--- RECORD SET ---

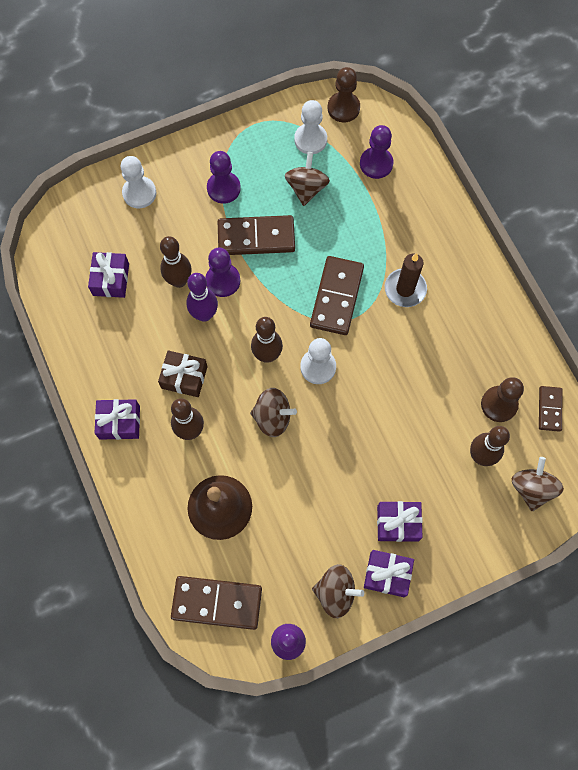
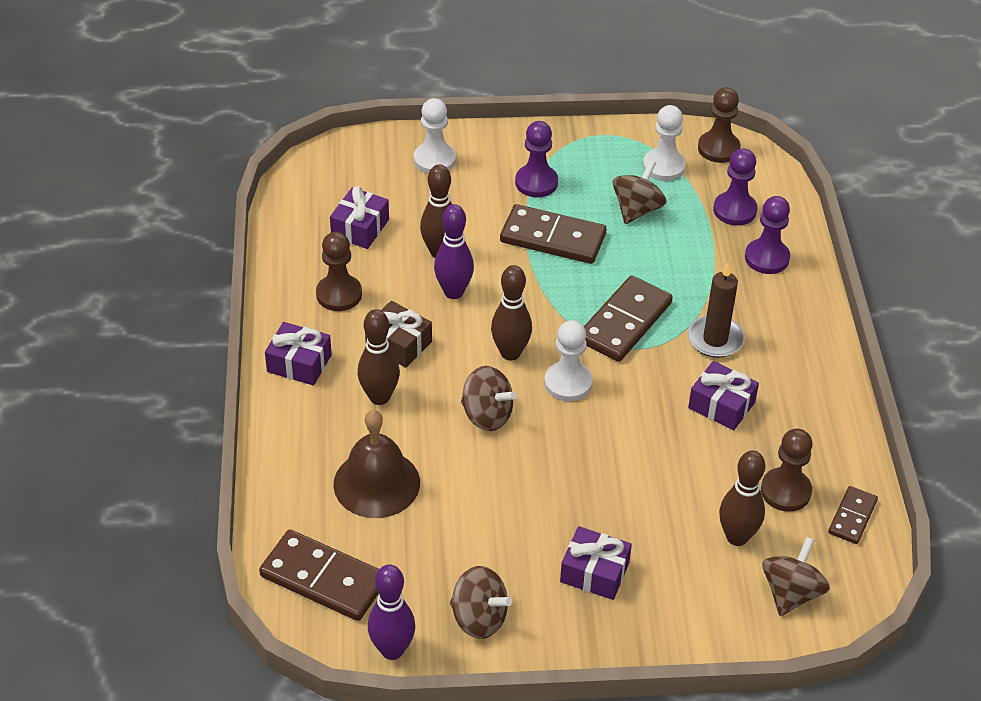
camera: 20 degrees right, 25 degrees down
(121, 348) = (339, 294): none -> brown pawn
(223, 281) = (492, 267): purple pawn -> purple pawn (767, 258)
(387, 574) = (555, 621): purple gift -> purple gift (721, 405)

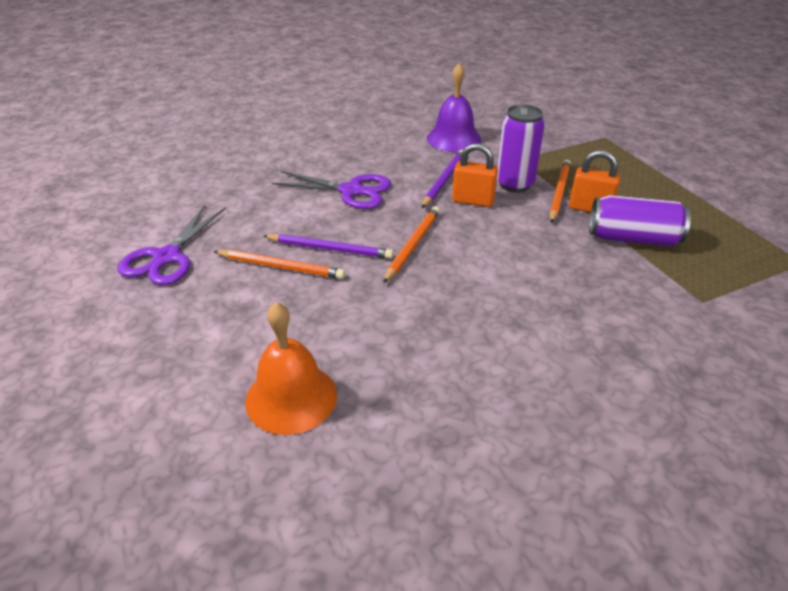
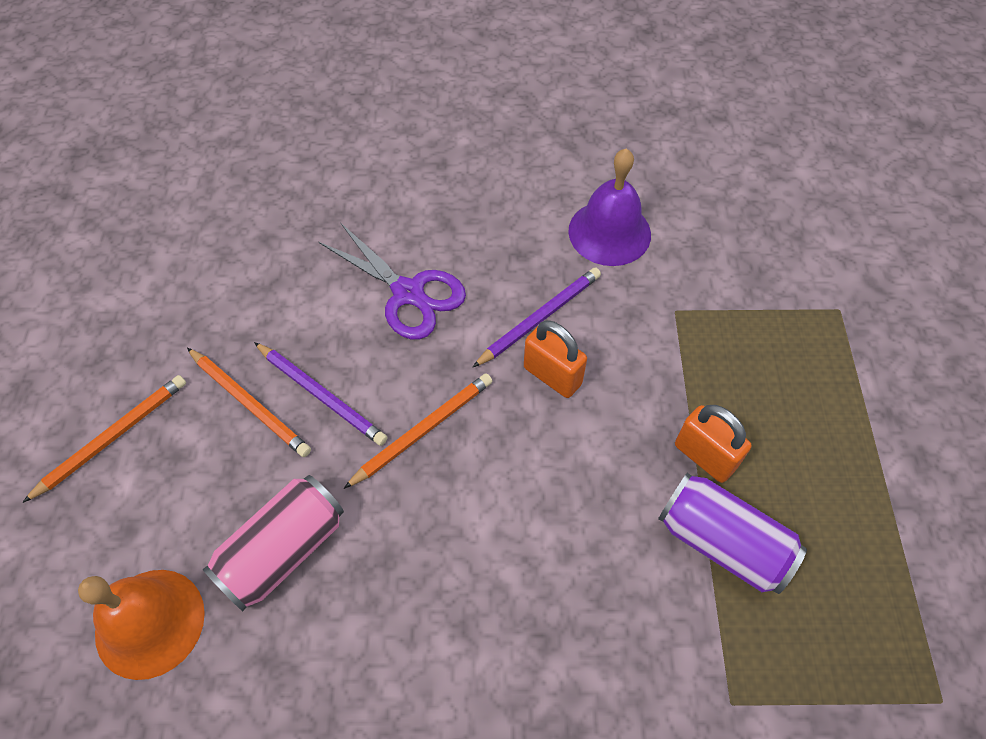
camera: 25 degrees right, 20 degrees up
(167, 257) = (138, 333): purple scissors -> none
(364, 327) = (283, 550): none -> pink can
(514, 184) = (632, 363): purple can -> none
(559, 192) = (683, 405): orange pencil -> orange pencil (112, 437)

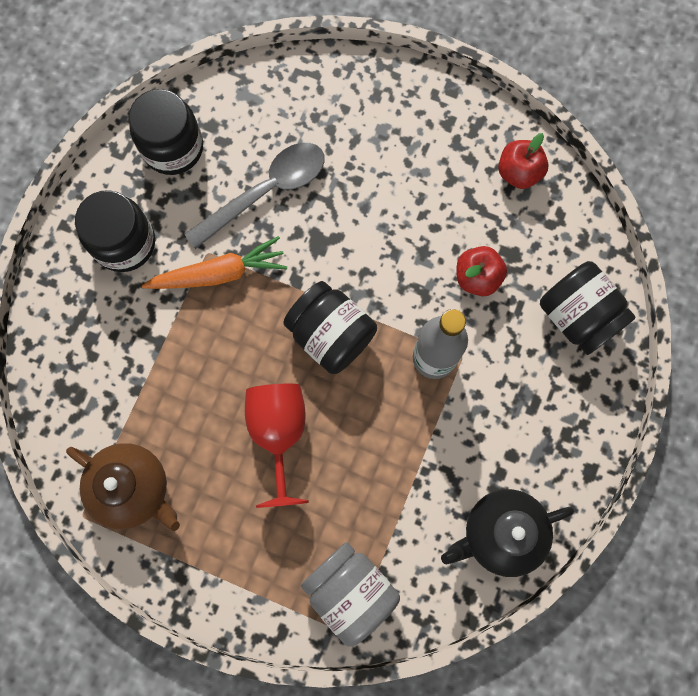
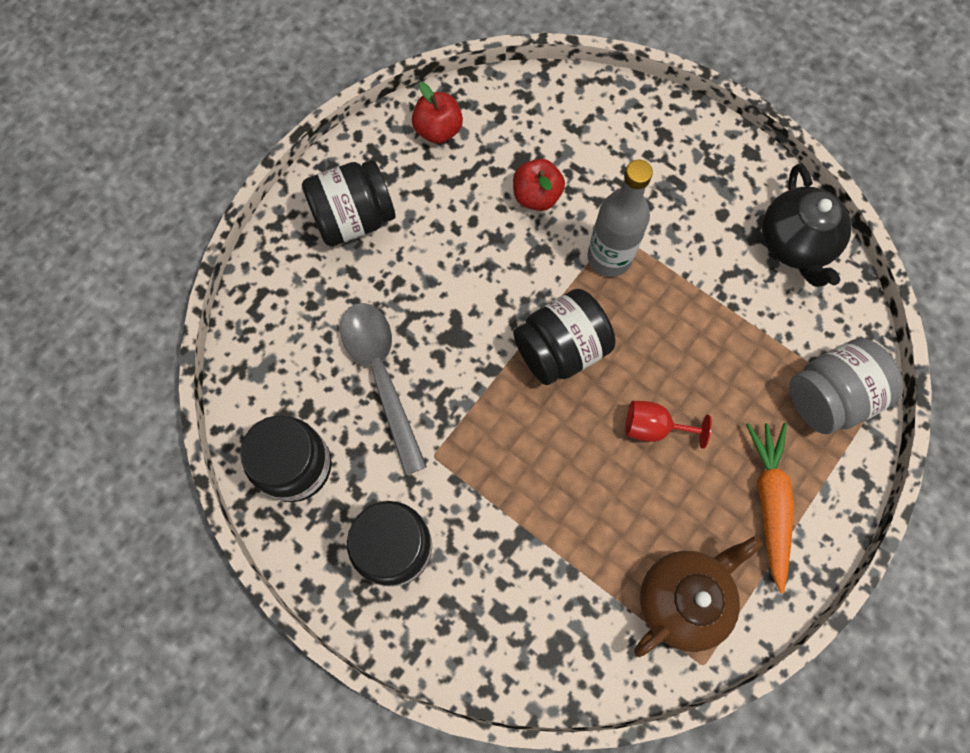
camera: 75 degrees left, 5 degrees down
(219, 273) = (461, 448): orange carrot -> orange carrot (769, 502)
(278, 432) = (653, 427): red goblet -> red goblet, size x0.62
(577, 316) = (598, 121): black jar -> black jar (354, 219)

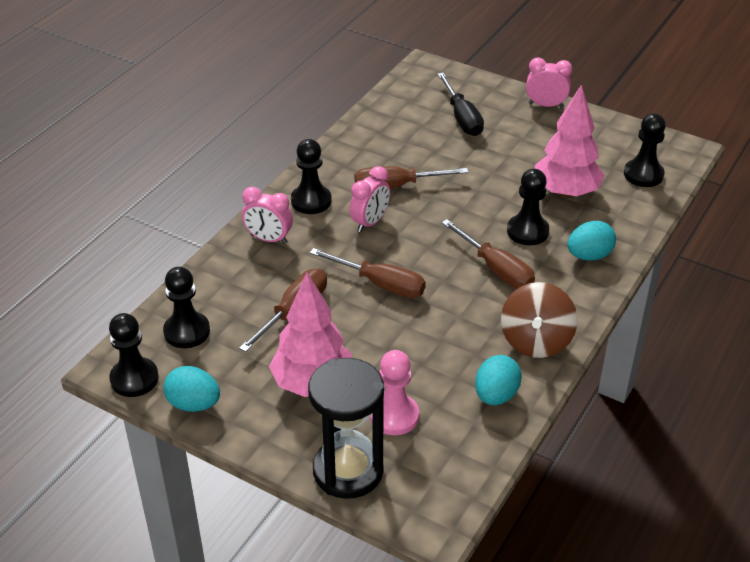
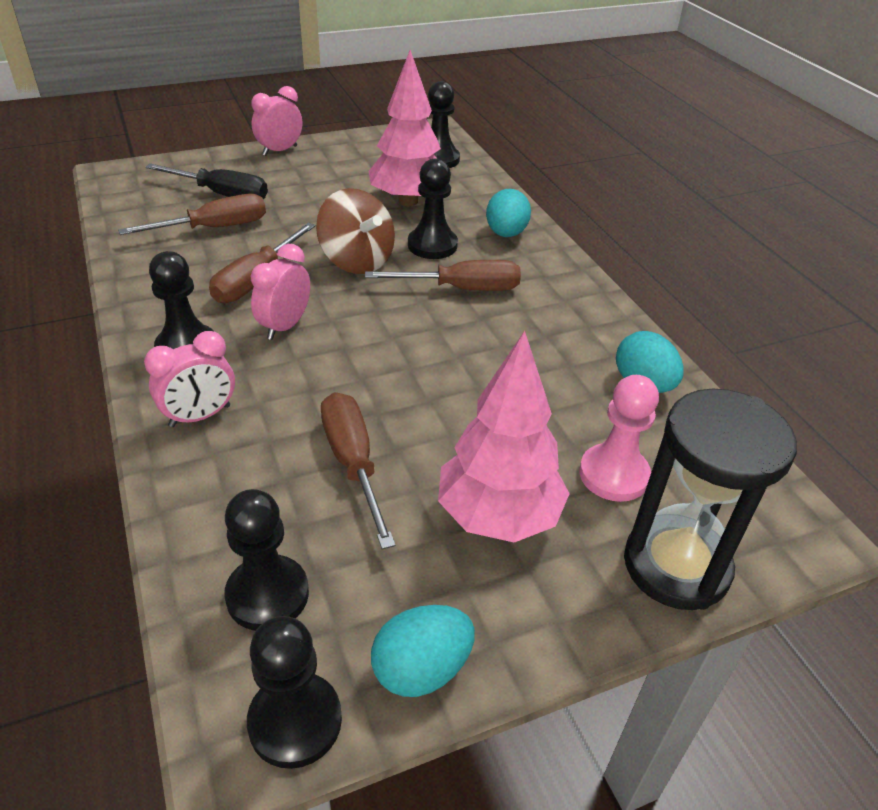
camera: 55 degrees left, 0 degrees up
(370, 222) = (285, 326): pink clock -> pink clock turned 135 degrees counterclockwise
(380, 284) = (392, 371): brown screwdriver -> brown screwdriver (214, 228)
(536, 341) = (588, 319): brown spinning top -> brown spinning top (357, 261)

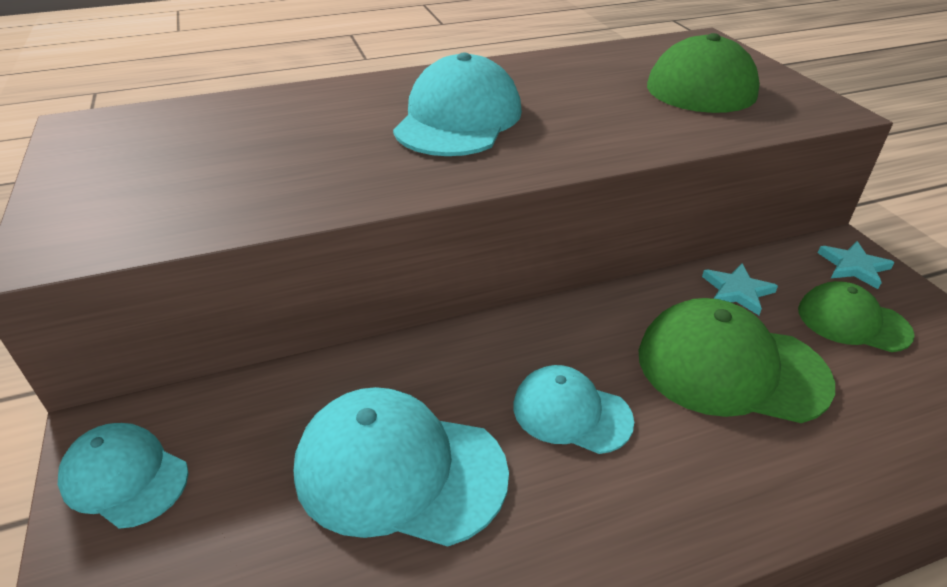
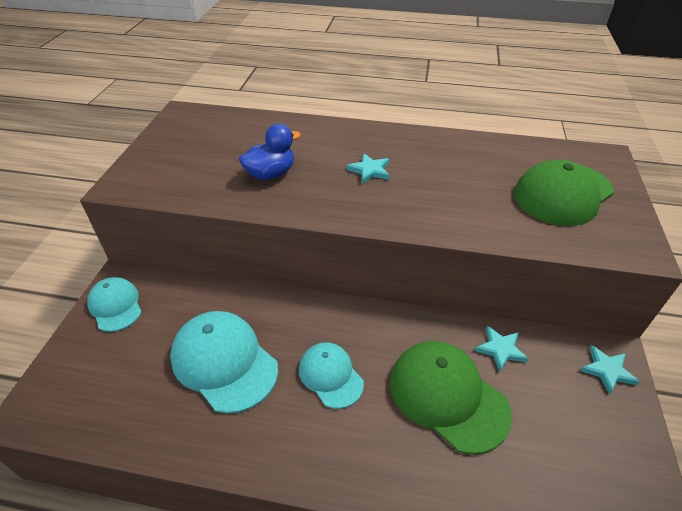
camera: 30 degrees right, 5 degrees up
(317, 161) = (271, 174): none -> blue duck
(458, 119) = (370, 170): turquoise cap -> turquoise star
(852, 321) = (564, 407): green cap -> none

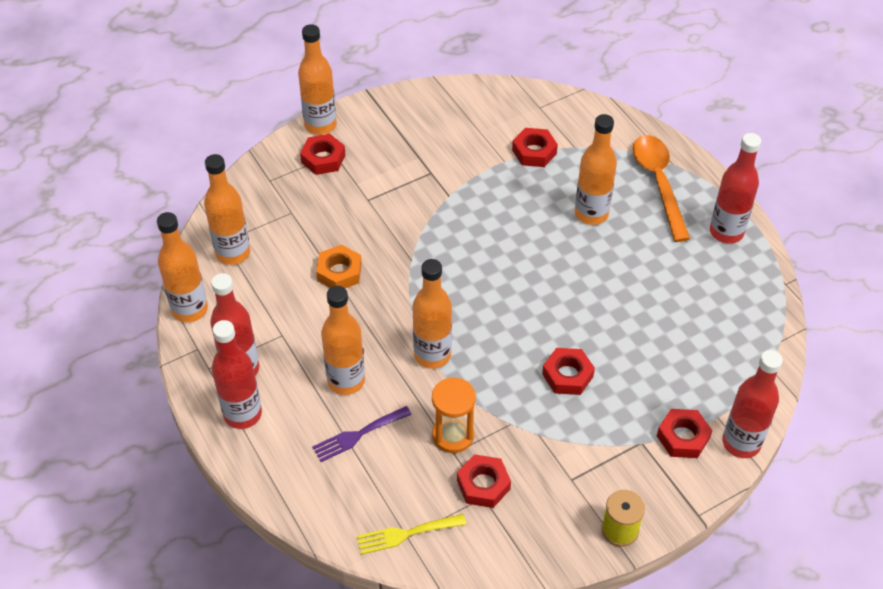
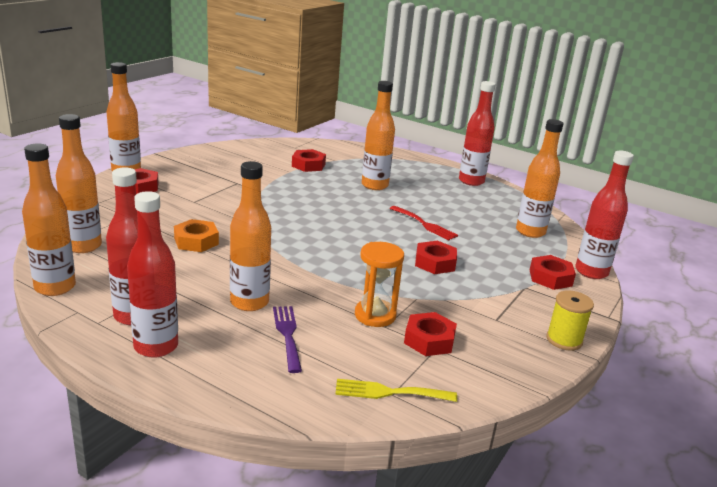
camera: 30 degrees left, 25 degrees down
(358, 435) = (287, 334): purple fork -> purple fork turned 135 degrees clockwise
(406, 534) = (389, 392): yellow fork -> yellow fork turned 45 degrees clockwise
(432, 355) = (316, 272): orange bottle -> orange bottle (530, 232)
(602, 305) = (425, 224): none -> red fork
(658, 183) = (407, 168): orange spoon -> none

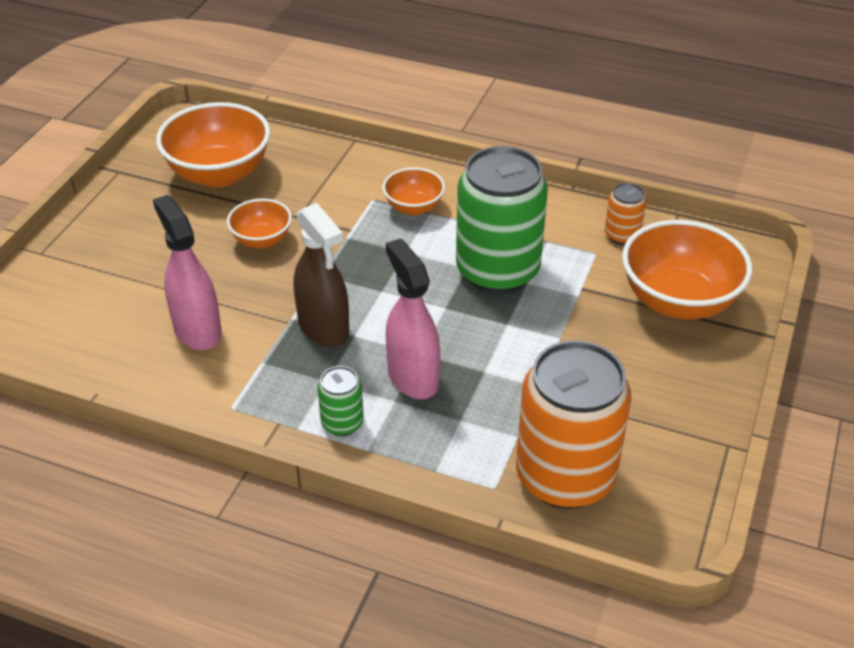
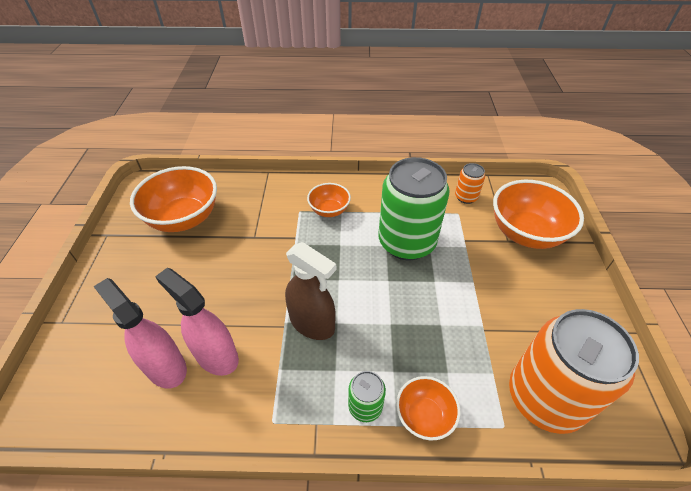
camera: 20 degrees left, 5 degrees up
(262, 240) = (236, 262): orange bowl -> orange bowl (424, 416)
(412, 377) = (395, 346): pink spray bottle -> pink spray bottle (165, 367)

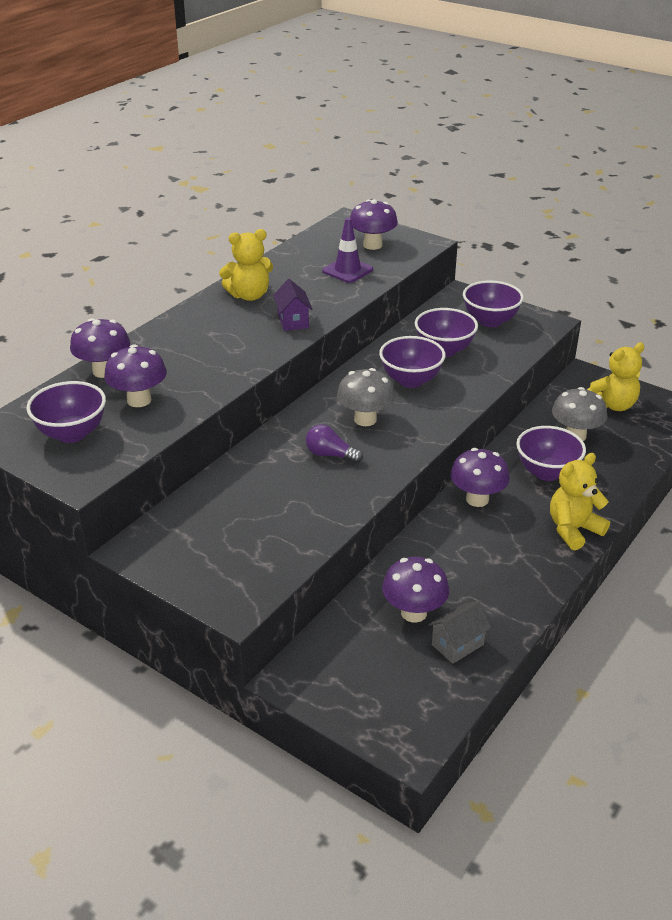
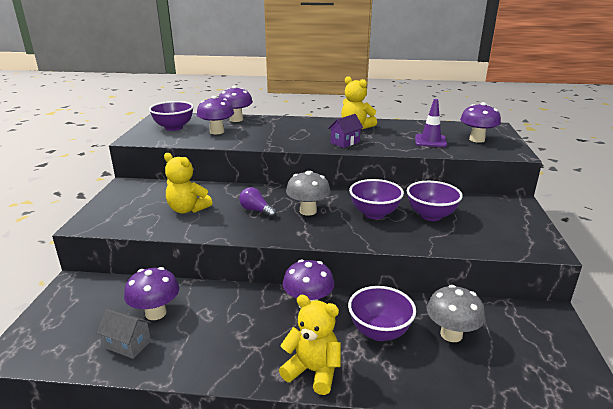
camera: 60 degrees right, 10 degrees down
(330, 455) = (256, 211): purple light bulb -> purple light bulb turned 45 degrees counterclockwise
(490, 321) = (501, 223): purple bowl -> none
(612, 405) = (530, 345): yellow teddy bear -> yellow teddy bear (187, 209)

---

Print only the lines from the opening line of the listing to the line containing "(317, 161) = (271, 174): none -> blue duck", inclusive, exactly as they appear and without pictures.

camera: 20 degrees right, 25 degrees down
(121, 348) = (339, 294): none -> brown pawn
(223, 281) = (492, 267): purple pawn -> purple pawn (767, 258)
(387, 574) = (555, 621): purple gift -> purple gift (721, 405)

camera: 25 degrees right, 20 degrees up
(167, 257) = (138, 333): purple scissors -> none
(364, 327) = (283, 550): none -> pink can
(514, 184) = (632, 363): purple can -> none
(559, 192) = (683, 405): orange pencil -> orange pencil (112, 437)

camera: 75 degrees left, 5 degrees down
(219, 273) = (461, 448): orange carrot -> orange carrot (769, 502)
(278, 432) = (653, 427): red goblet -> red goblet, size x0.62
(577, 316) = (598, 121): black jar -> black jar (354, 219)

camera: 55 degrees left, 0 degrees up
(370, 222) = (285, 326): pink clock -> pink clock turned 135 degrees counterclockwise
(380, 284) = (392, 371): brown screwdriver -> brown screwdriver (214, 228)
(536, 341) = (588, 319): brown spinning top -> brown spinning top (357, 261)

camera: 30 degrees right, 5 degrees up
(317, 161) = (271, 174): none -> blue duck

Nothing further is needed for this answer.